Collection entries:
----
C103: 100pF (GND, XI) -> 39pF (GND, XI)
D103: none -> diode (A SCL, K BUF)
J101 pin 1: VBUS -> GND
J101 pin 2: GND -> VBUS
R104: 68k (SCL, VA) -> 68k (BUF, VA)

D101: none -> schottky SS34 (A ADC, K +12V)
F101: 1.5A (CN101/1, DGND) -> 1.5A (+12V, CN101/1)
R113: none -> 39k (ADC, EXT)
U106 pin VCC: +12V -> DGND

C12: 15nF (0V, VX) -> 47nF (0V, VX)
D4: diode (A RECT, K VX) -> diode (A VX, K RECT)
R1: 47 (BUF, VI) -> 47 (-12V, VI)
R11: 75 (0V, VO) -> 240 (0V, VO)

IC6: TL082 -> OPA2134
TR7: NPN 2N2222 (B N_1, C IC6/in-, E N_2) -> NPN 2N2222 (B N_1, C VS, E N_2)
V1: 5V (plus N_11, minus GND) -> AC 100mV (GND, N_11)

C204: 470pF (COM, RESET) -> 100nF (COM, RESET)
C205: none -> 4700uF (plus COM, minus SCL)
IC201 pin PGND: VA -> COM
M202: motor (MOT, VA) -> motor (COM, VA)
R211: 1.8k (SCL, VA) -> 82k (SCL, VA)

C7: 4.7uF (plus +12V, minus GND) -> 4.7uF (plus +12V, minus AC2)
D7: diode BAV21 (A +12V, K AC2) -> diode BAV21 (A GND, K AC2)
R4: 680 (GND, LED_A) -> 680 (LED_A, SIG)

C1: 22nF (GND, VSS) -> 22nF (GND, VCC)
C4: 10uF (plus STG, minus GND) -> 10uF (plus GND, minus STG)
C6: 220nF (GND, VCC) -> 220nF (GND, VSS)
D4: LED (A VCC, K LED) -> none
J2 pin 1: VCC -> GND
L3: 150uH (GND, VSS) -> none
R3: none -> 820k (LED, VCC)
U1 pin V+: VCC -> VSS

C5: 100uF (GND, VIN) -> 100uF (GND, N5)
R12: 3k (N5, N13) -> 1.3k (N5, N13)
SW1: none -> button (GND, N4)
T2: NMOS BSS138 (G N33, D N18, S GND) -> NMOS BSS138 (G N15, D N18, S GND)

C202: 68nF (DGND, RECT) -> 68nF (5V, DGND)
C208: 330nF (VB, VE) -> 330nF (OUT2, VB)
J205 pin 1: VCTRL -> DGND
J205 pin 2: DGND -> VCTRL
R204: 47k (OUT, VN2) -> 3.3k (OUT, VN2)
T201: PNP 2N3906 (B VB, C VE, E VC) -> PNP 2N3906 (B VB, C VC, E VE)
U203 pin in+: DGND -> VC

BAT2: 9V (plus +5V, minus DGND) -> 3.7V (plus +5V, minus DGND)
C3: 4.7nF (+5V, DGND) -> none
----
• Try it: Exact copies of the lines from the one holding "J2 pin 1: VCC -> GND" to the end of the entries are all that should be written.

• Answer to this task:
J2 pin 1: VCC -> GND
L3: 150uH (GND, VSS) -> none
R3: none -> 820k (LED, VCC)
U1 pin V+: VCC -> VSS

C5: 100uF (GND, VIN) -> 100uF (GND, N5)
R12: 3k (N5, N13) -> 1.3k (N5, N13)
SW1: none -> button (GND, N4)
T2: NMOS BSS138 (G N33, D N18, S GND) -> NMOS BSS138 (G N15, D N18, S GND)

C202: 68nF (DGND, RECT) -> 68nF (5V, DGND)
C208: 330nF (VB, VE) -> 330nF (OUT2, VB)
J205 pin 1: VCTRL -> DGND
J205 pin 2: DGND -> VCTRL
R204: 47k (OUT, VN2) -> 3.3k (OUT, VN2)
T201: PNP 2N3906 (B VB, C VE, E VC) -> PNP 2N3906 (B VB, C VC, E VE)
U203 pin in+: DGND -> VC

BAT2: 9V (plus +5V, minus DGND) -> 3.7V (plus +5V, minus DGND)
C3: 4.7nF (+5V, DGND) -> none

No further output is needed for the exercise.